• **GIVEN ENTRIES**:
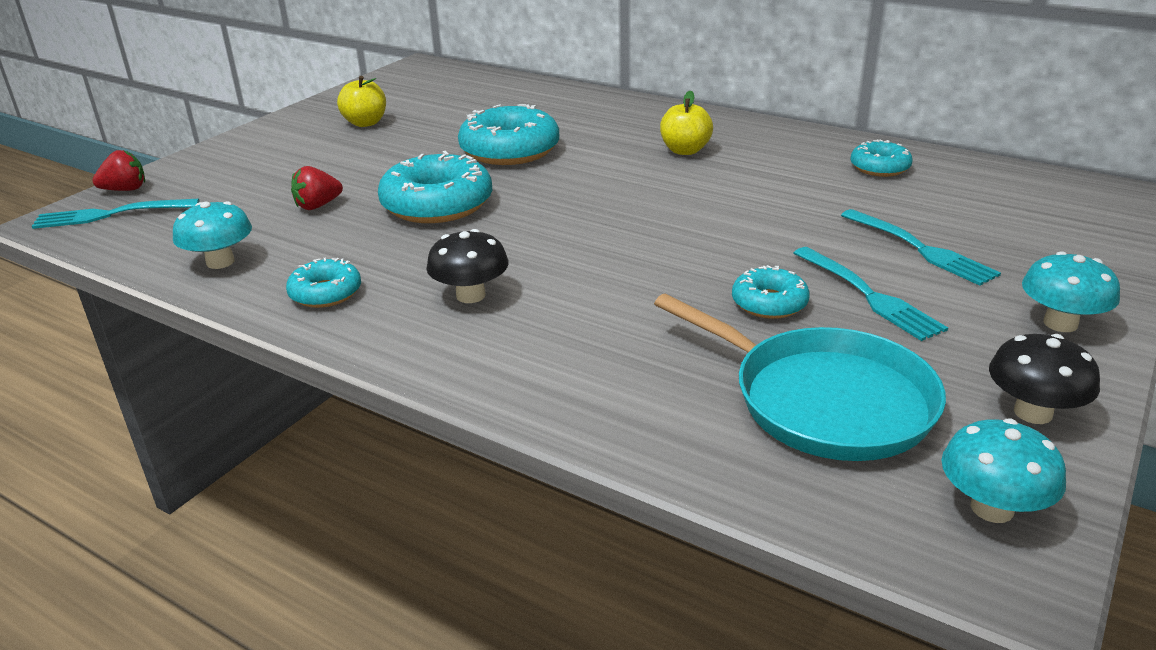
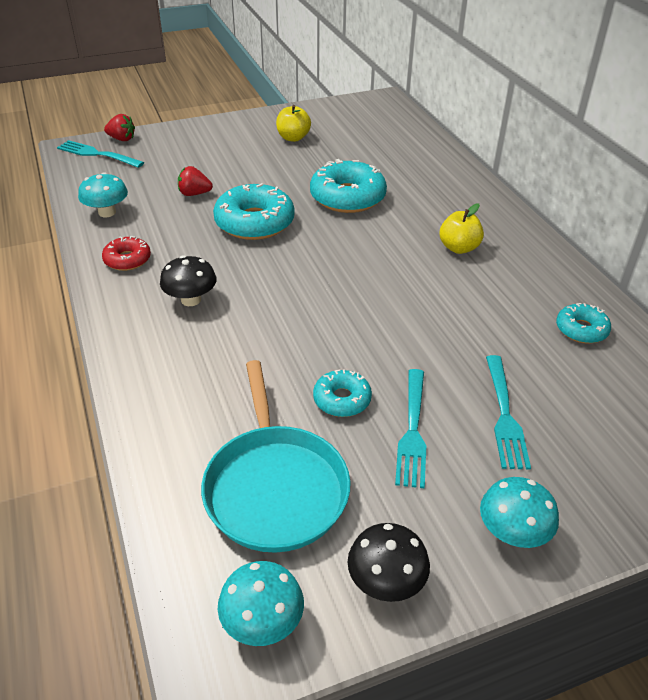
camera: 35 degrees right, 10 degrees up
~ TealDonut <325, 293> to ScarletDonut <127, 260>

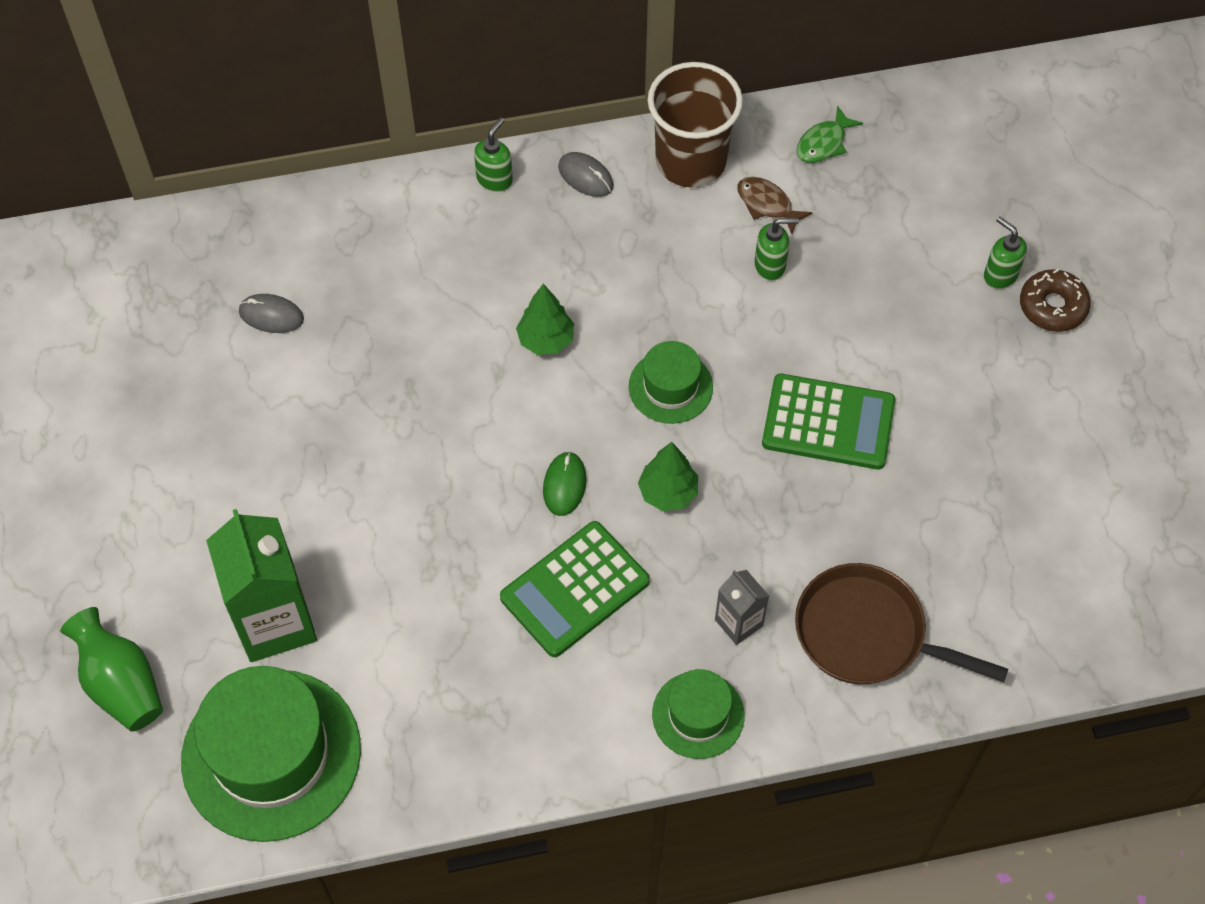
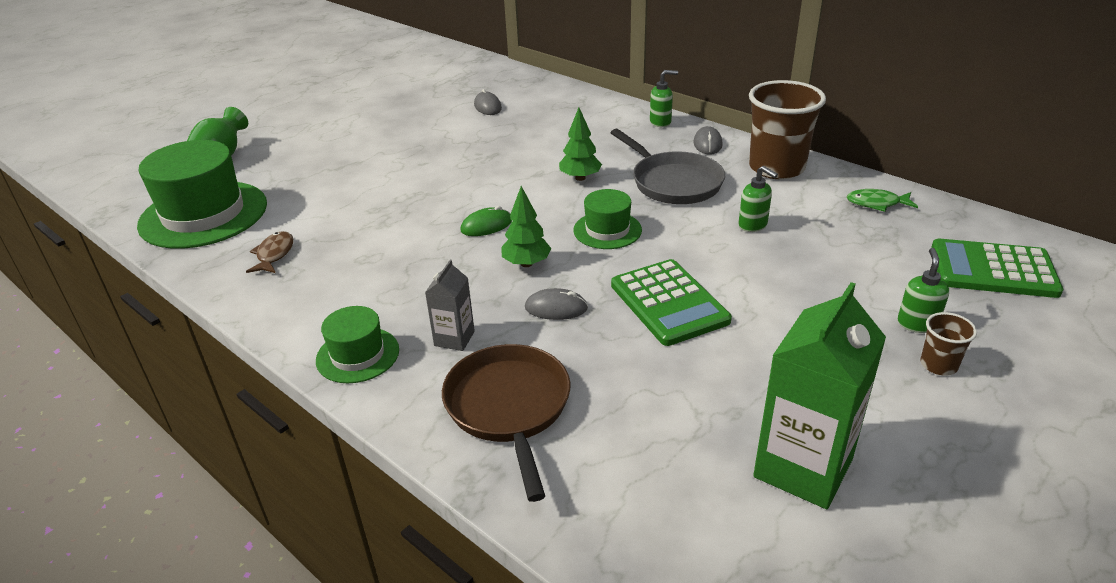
camera: 55 degrees right, 25 degrees down
~ LeafGreenCarton <275, 622> to <803, 468>
~ LeafGreenAddingMachine <575, 589> to <993, 270>
~ RussetFishFigure <767, 204> to <274, 254>
~ RussetDonut <1052, 306> to RussetCup <938, 365>
+ GreyPcMouse <556, 308>
+ GreySkillet <673, 182>

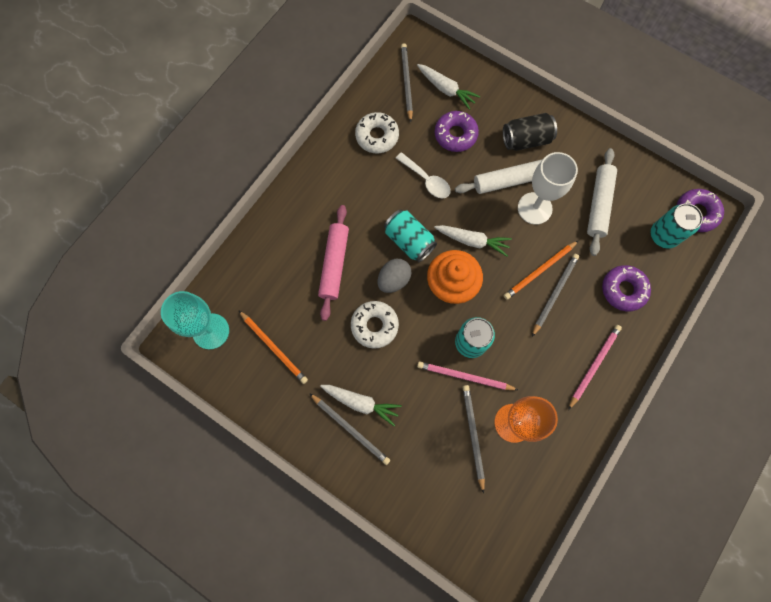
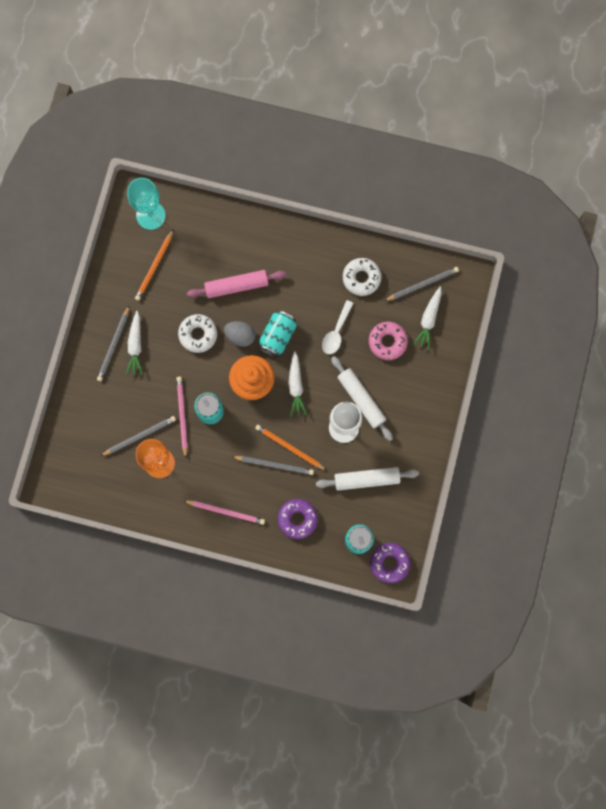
camera: 70 degrees right, 5 degrees up
~ RoyalPurpleDonut <455, 135> to RosyDonut <387, 342>
- EbonyTin <526, 140>

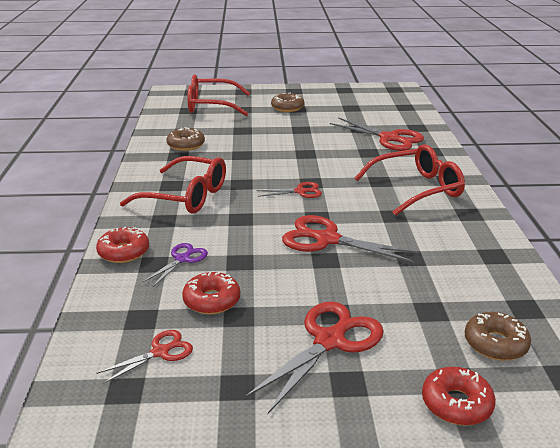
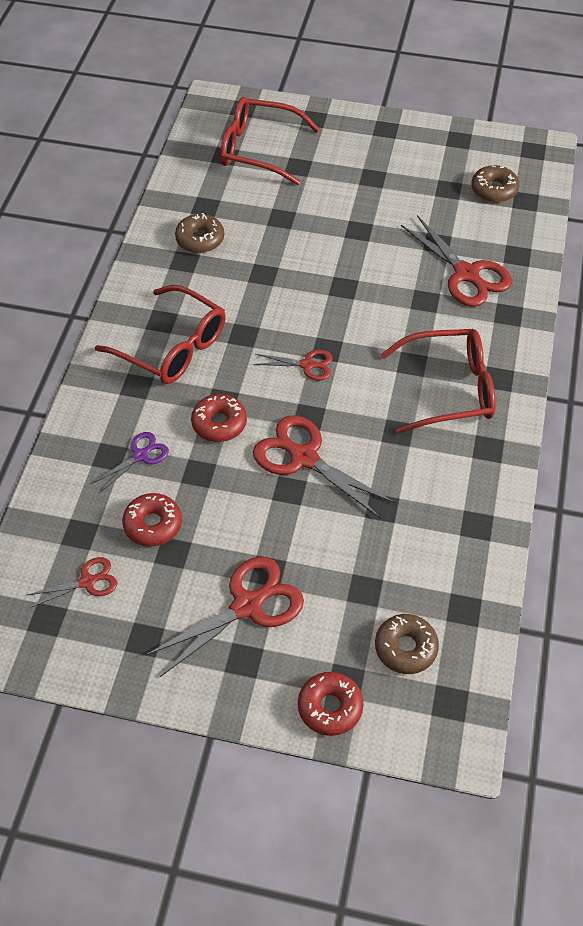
camera: 15 degrees right, 25 degrees up
~ ScarletDonut <124, 252> to <219, 423>
~ RussetDonut <287, 108> to <494, 190>

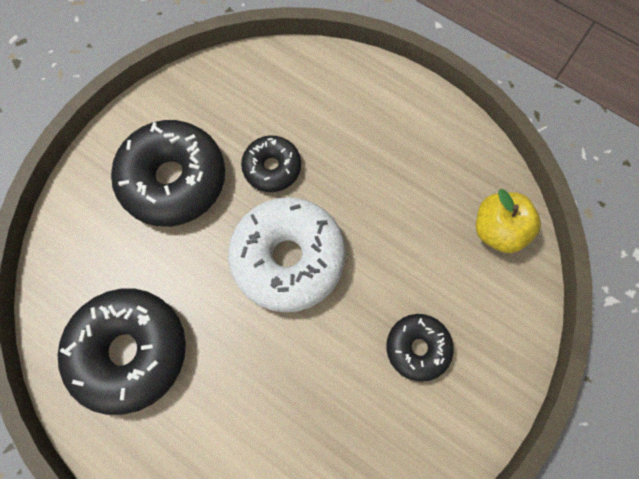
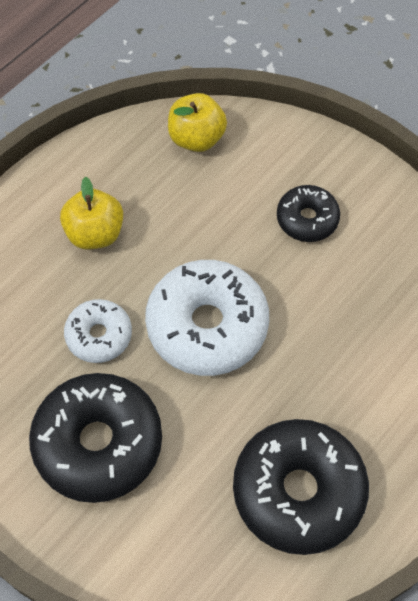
camera: 85 degrees left, 10 degrees down
~ EbonyDonut <272, 168> to SnowWhiteDonut <99, 335>
+ BrightYellowAppleFruit <95, 233>

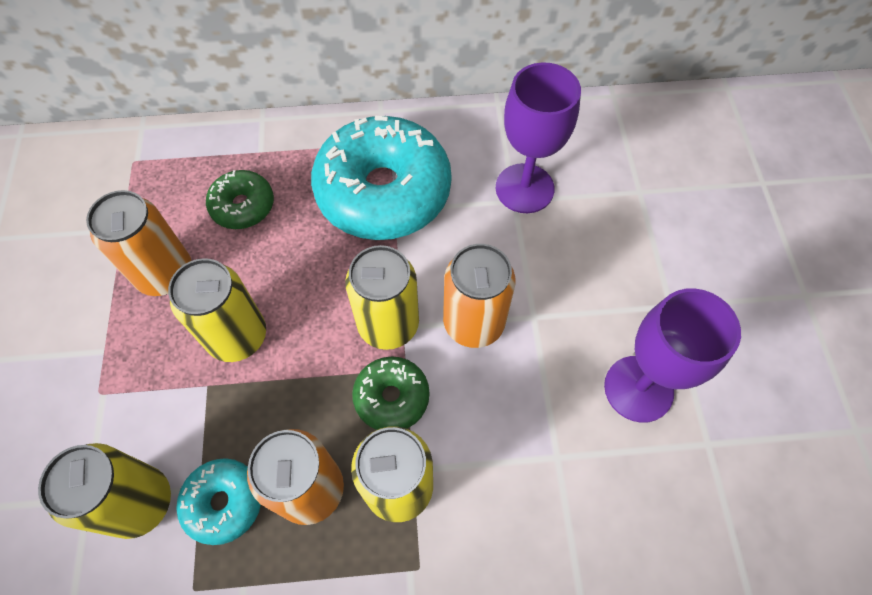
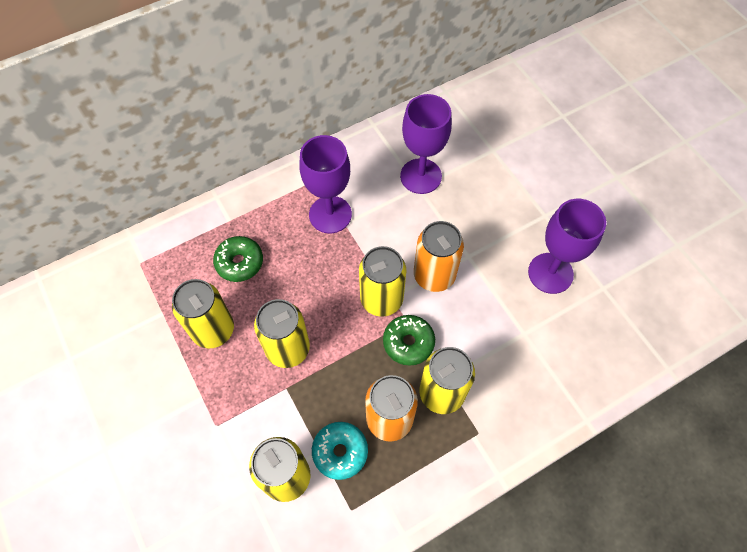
camera: 25 degrees left, 0 degrees up
~ OrangeColouredTin <165, 274> to BrightYellowTin <213, 330>
~ TealDonut <383, 191> to RoyalPurpleWineGlass <330, 214>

• **WHAT TO PRODUCE**:
Print the records again exactly, pictures excluded.

• **TASK SOLUTION**:
camera: 35 degrees right, 10 degrees up
~ TealDonut <325, 293> to ScarletDonut <127, 260>

camera: 55 degrees right, 25 degrees down
~ LeafGreenCarton <275, 622> to <803, 468>
~ LeafGreenAddingMachine <575, 589> to <993, 270>
~ RussetFishFigure <767, 204> to <274, 254>
~ RussetDonut <1052, 306> to RussetCup <938, 365>
+ GreyPcMouse <556, 308>
+ GreySkillet <673, 182>

camera: 70 degrees right, 5 degrees up
~ RoyalPurpleDonut <455, 135> to RosyDonut <387, 342>
- EbonyTin <526, 140>

camera: 15 degrees right, 25 degrees up
~ ScarletDonut <124, 252> to <219, 423>
~ RussetDonut <287, 108> to <494, 190>

camera: 85 degrees left, 10 degrees down
~ EbonyDonut <272, 168> to SnowWhiteDonut <99, 335>
+ BrightYellowAppleFruit <95, 233>

camera: 25 degrees left, 0 degrees up
~ OrangeColouredTin <165, 274> to BrightYellowTin <213, 330>
~ TealDonut <383, 191> to RoyalPurpleWineGlass <330, 214>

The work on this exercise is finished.